DATA SHOWN section start
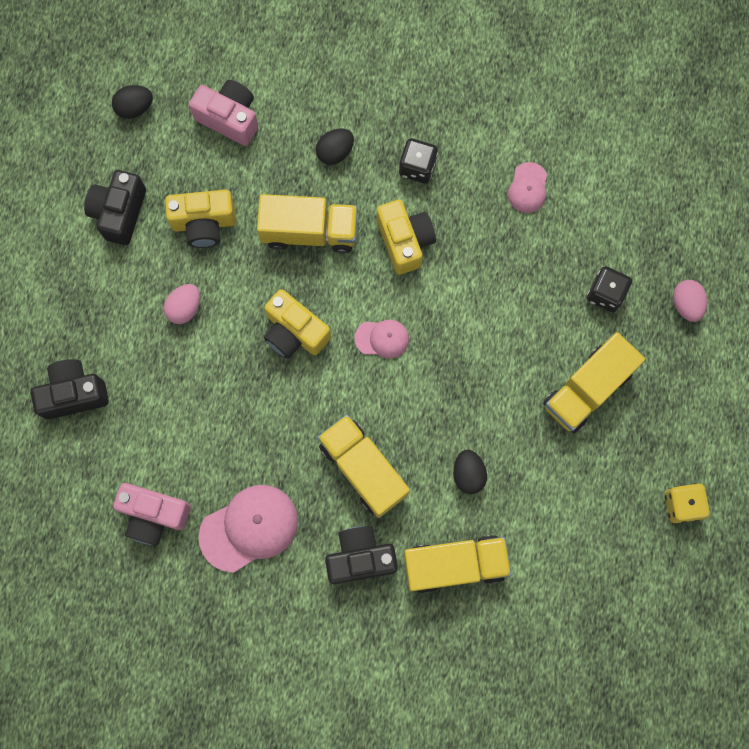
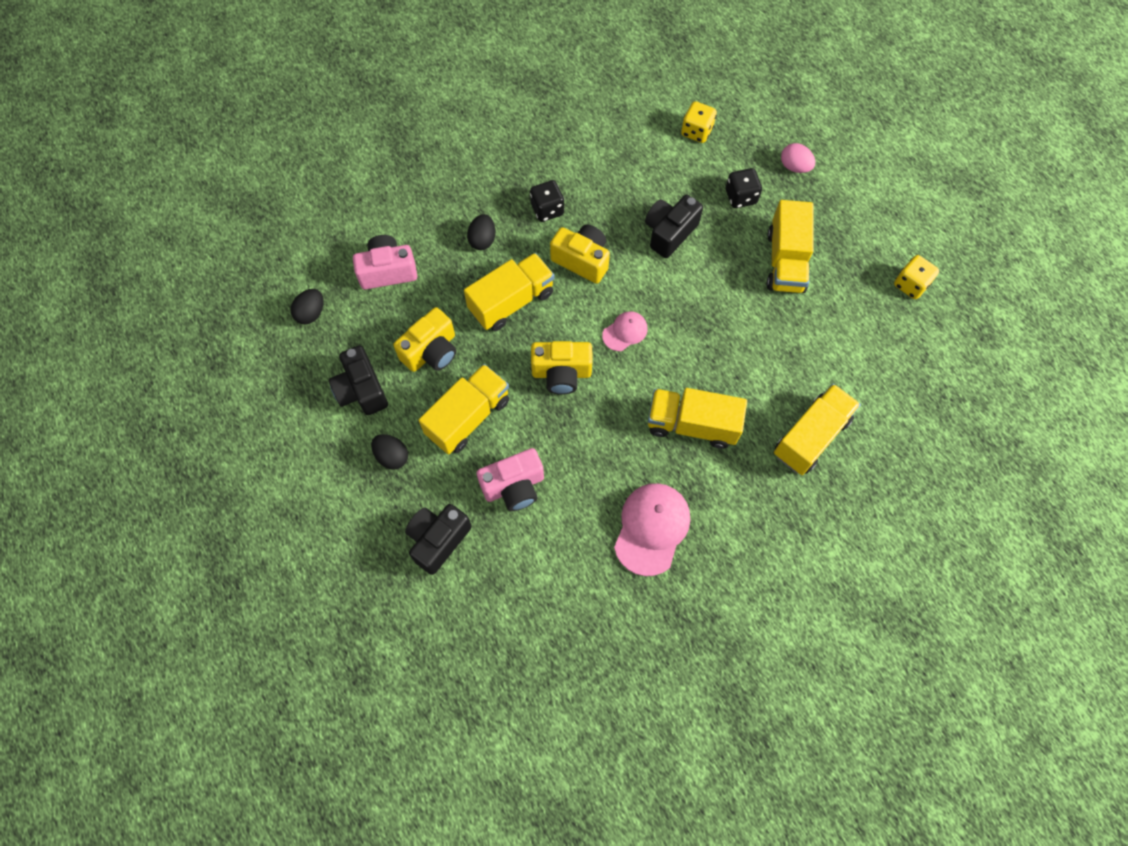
camera: 40 degrees left, 10 degrees down
(154, 515) = (575, 576): pink camera -> pink camera (514, 486)
(185, 308) = (468, 417): pink egg -> yellow truck
(360, 557) = (746, 484): black camera -> black camera (669, 233)
(468, 474) = (763, 372): black egg -> black egg (392, 456)
(528, 188) = (631, 171): pink cap -> none
(626, 195) = (696, 131): none -> yellow dice

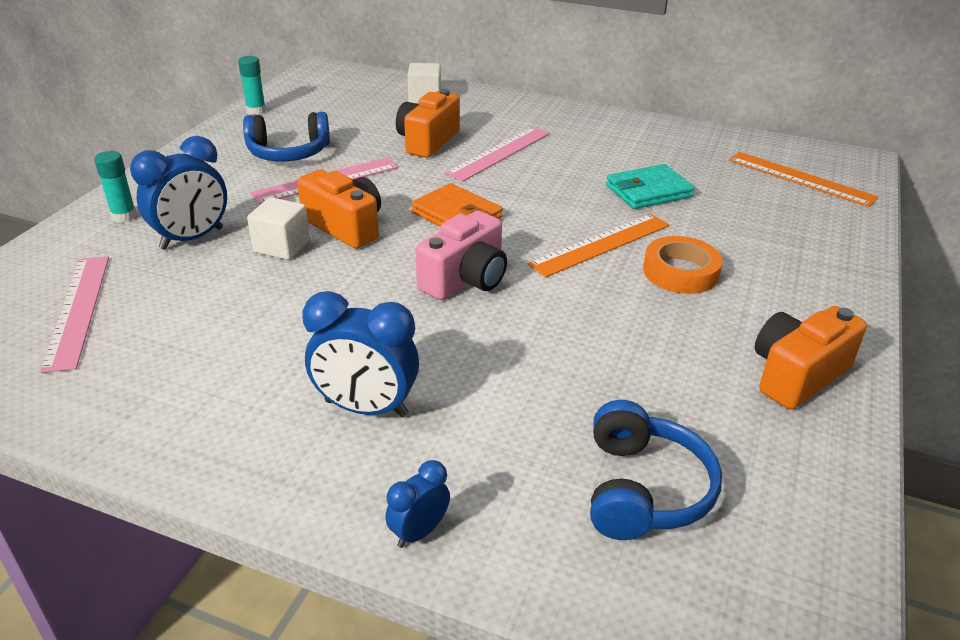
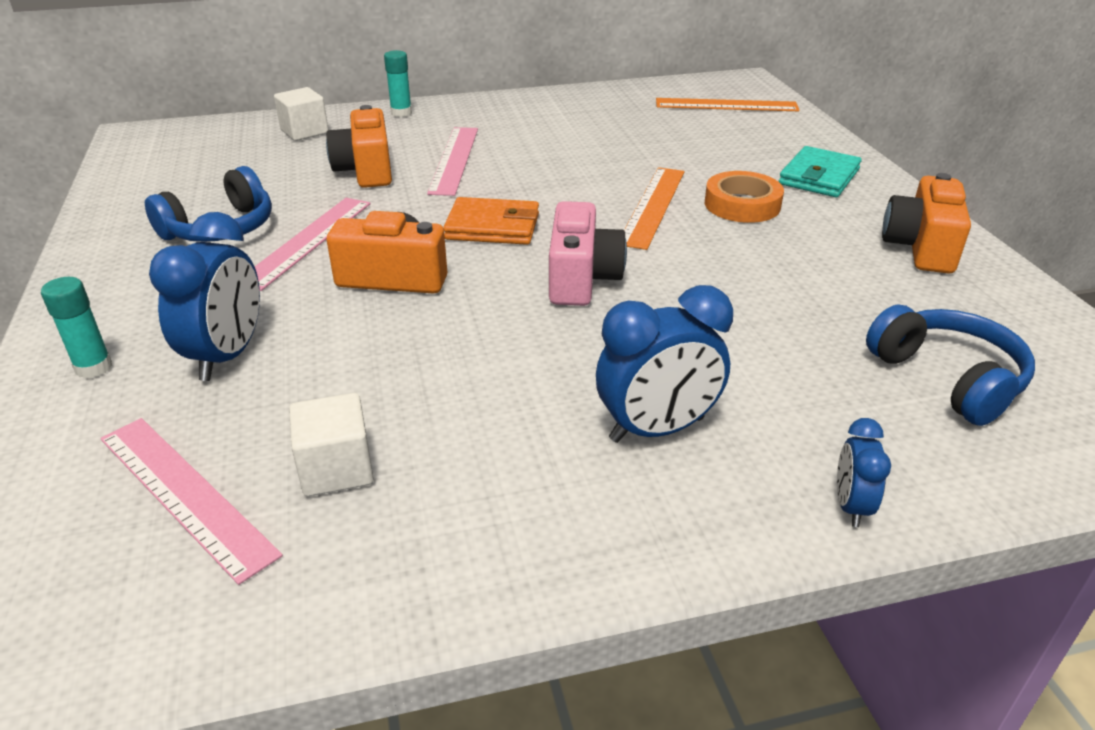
camera: 35 degrees left, 0 degrees up
(256, 111) = (113, 199): turquoise glue stick -> turquoise glue stick (401, 113)
(282, 246) = (350, 322): white cube -> white cube (336, 469)
(648, 191) = (629, 150): turquoise wallet -> turquoise wallet (819, 177)

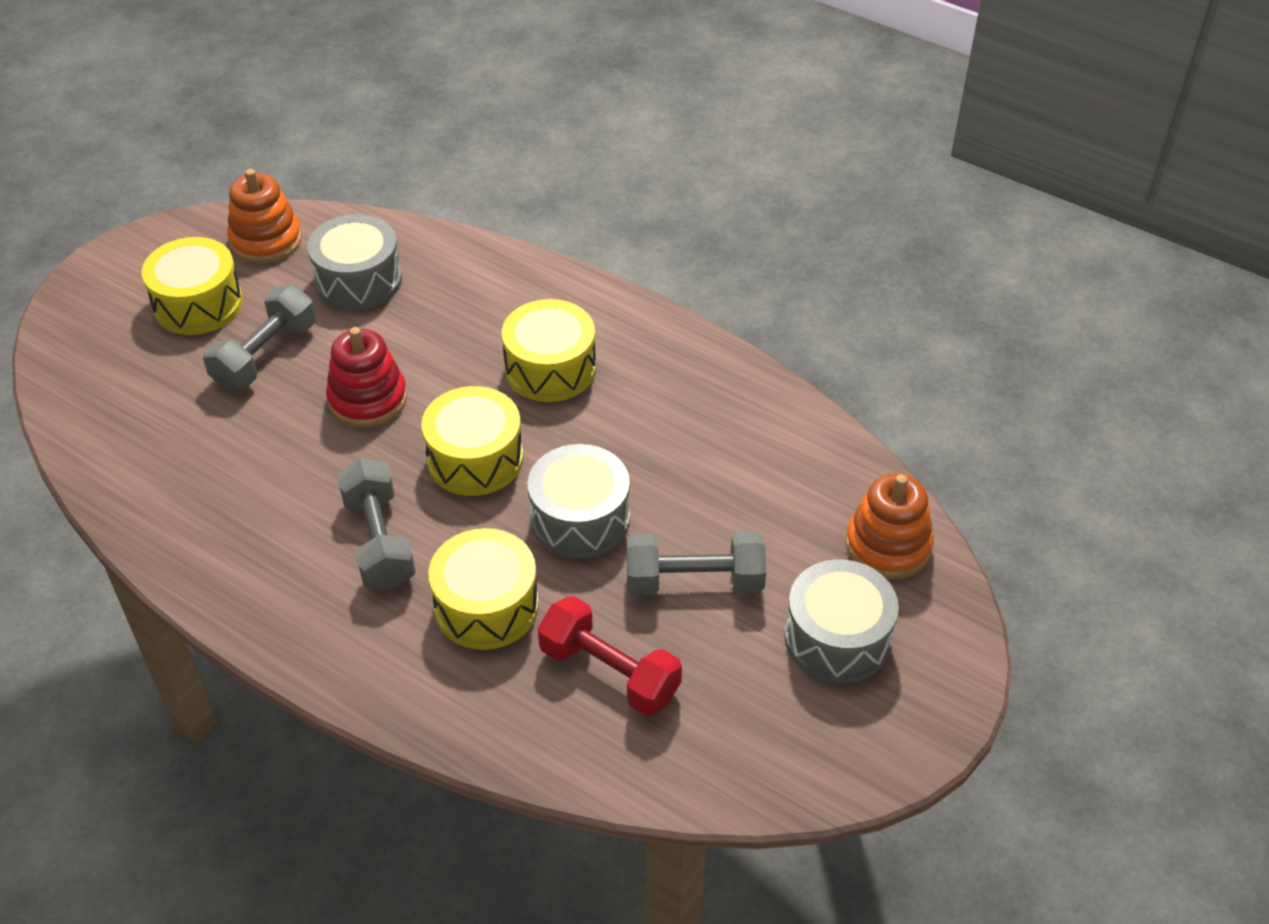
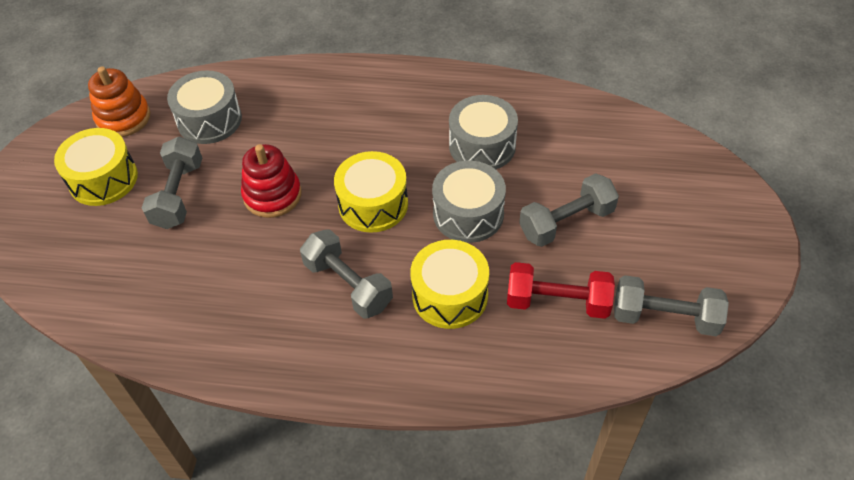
camera: 25 degrees left, 5 degrees up
(550, 369) = (380, 127): yellow drum -> none
(730, 752) = (665, 317): none -> grey dumbbell
(837, 638) = (673, 219): grey drum -> grey drum (482, 146)
(888, 546) = (660, 152): orange stacking toy -> none

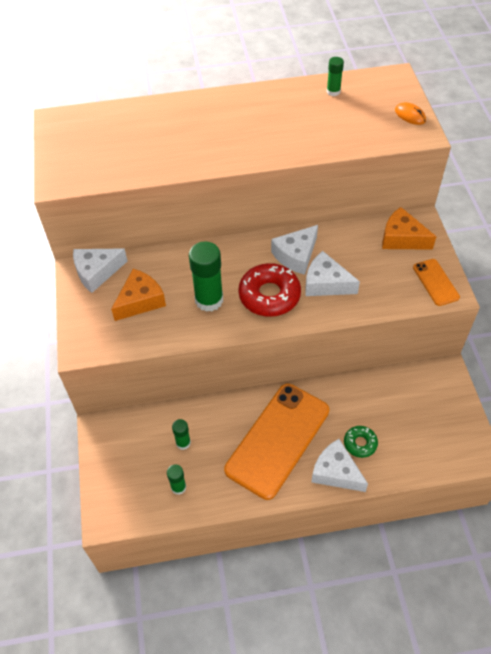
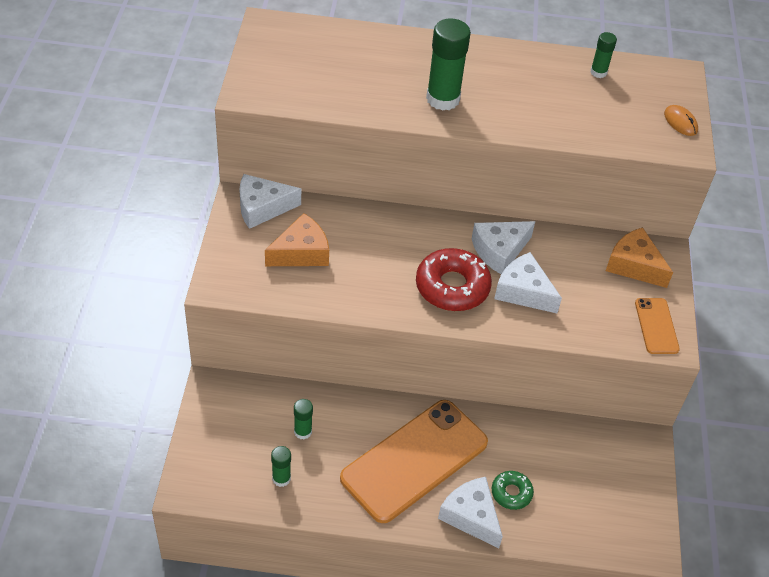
camera: 10 degrees right, 5 degrees down
(209, 300) = (380, 273): green glue stick -> green glue stick (443, 99)

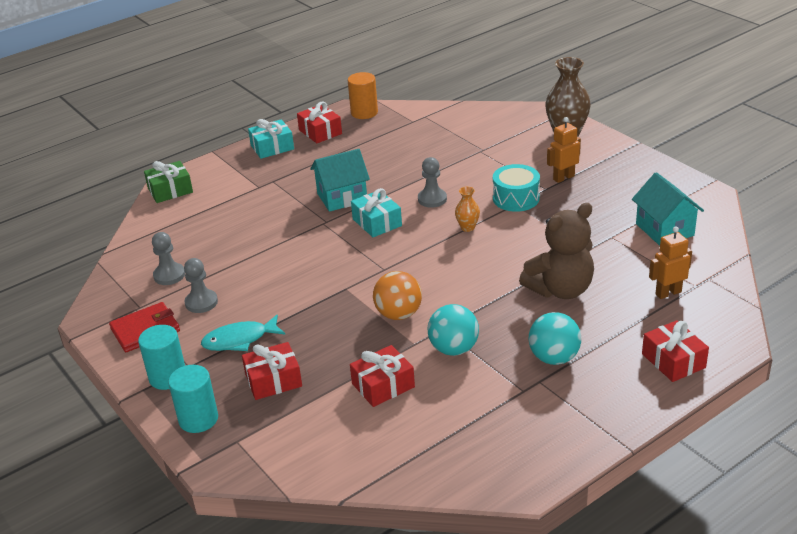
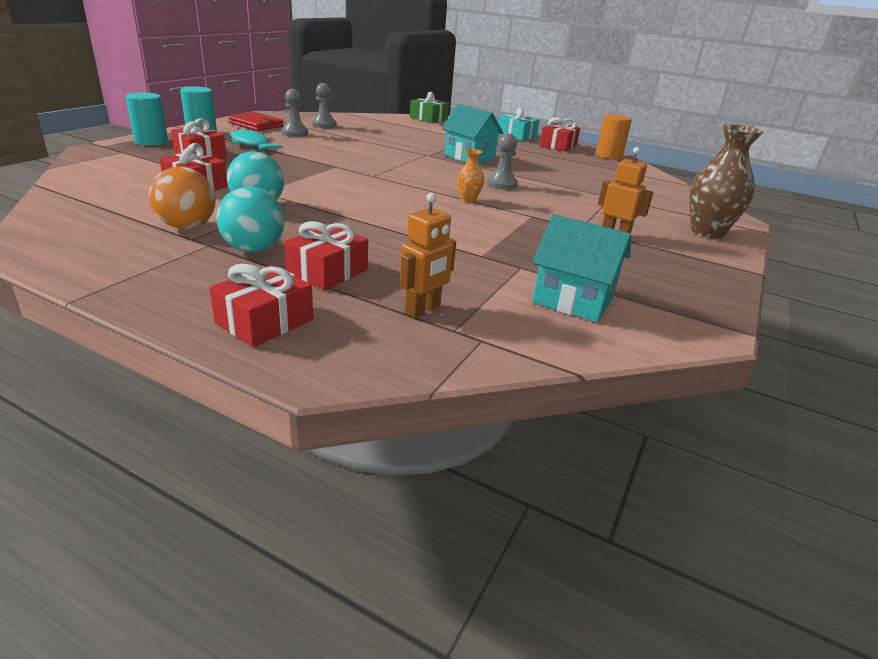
camera: 60 degrees right, 5 degrees down
(377, 222) = (443, 169): turquoise gift -> none
(398, 314) = (306, 184): orange ball -> orange ball (187, 227)
(516, 198) = (544, 216): turquoise drum -> none
(560, 289) = (387, 245): brown teddy bear -> none
(602, 325) = (327, 271): none -> red gift
(664, 229) = (573, 300): turquoise house -> turquoise house turned 75 degrees clockwise
(668, 293) = (423, 310): orange robot -> orange robot turned 90 degrees clockwise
DATA SHOWN section end
*PROBLEM TO WORK ON*.
Would you print the line containing "(516, 198) = (544, 216): turquoise" and every line after it up to the end of the listing above, exactly, and nothing else?

*ANSWER FOR THIS EXERCISE*.
(516, 198) = (544, 216): turquoise drum -> none
(560, 289) = (387, 245): brown teddy bear -> none
(602, 325) = (327, 271): none -> red gift
(664, 229) = (573, 300): turquoise house -> turquoise house turned 75 degrees clockwise
(668, 293) = (423, 310): orange robot -> orange robot turned 90 degrees clockwise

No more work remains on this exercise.